**ACTIVITY**
An exact copy of every record below is needed, with all pictures removed.

[Detected change data]
····················

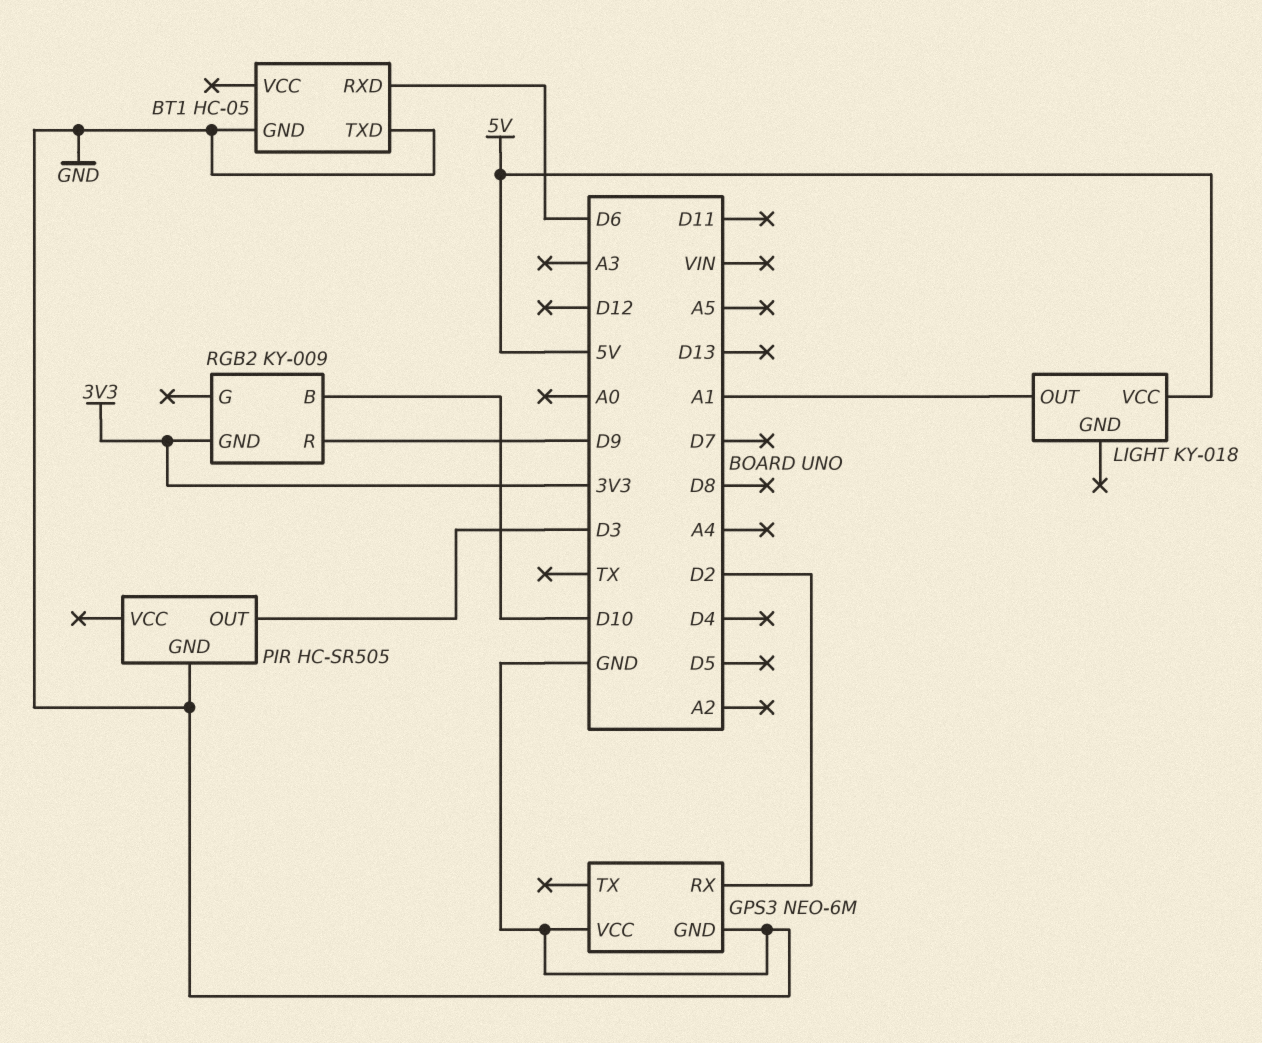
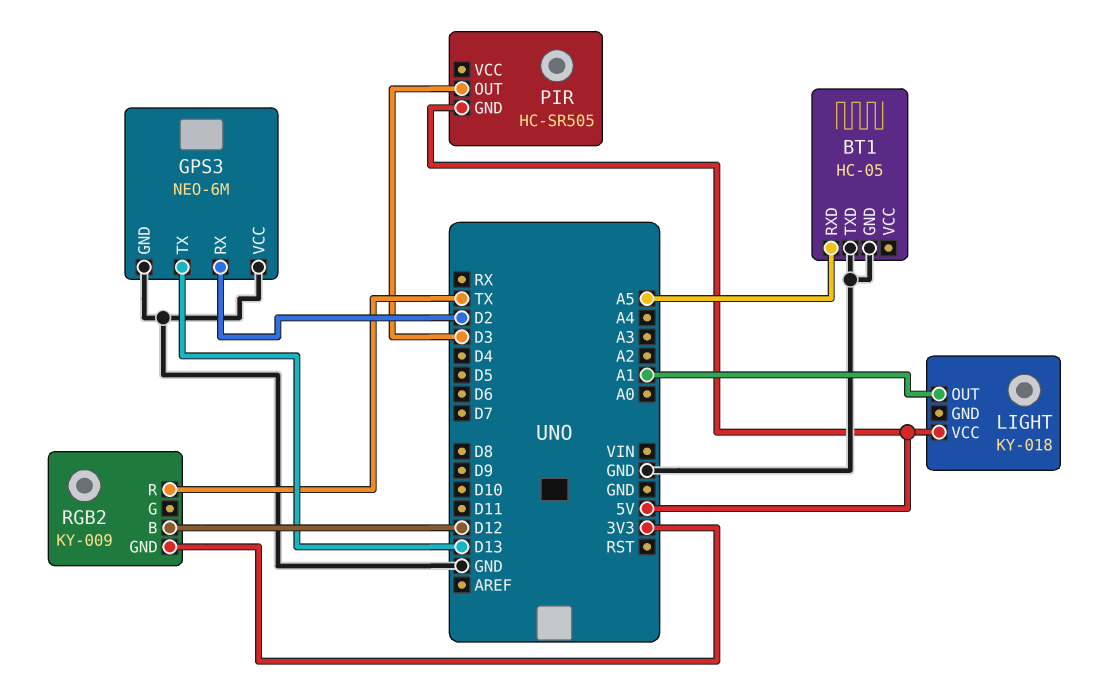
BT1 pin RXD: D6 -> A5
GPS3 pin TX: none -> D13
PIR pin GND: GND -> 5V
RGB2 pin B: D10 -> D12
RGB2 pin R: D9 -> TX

····················

**OUTPUT BELOW**
BT1 pin RXD: D6 -> A5
GPS3 pin TX: none -> D13
PIR pin GND: GND -> 5V
RGB2 pin B: D10 -> D12
RGB2 pin R: D9 -> TX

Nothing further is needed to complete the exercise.